Restate all the data exactly, so that each line is the same as before.

(Stored dataset items)
########################################

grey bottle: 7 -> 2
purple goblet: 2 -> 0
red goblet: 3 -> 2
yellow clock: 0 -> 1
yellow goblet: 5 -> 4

########################################

Solution.
grey bottle: 7 -> 2
purple goblet: 2 -> 0
red goblet: 3 -> 2
yellow clock: 0 -> 1
yellow goblet: 5 -> 4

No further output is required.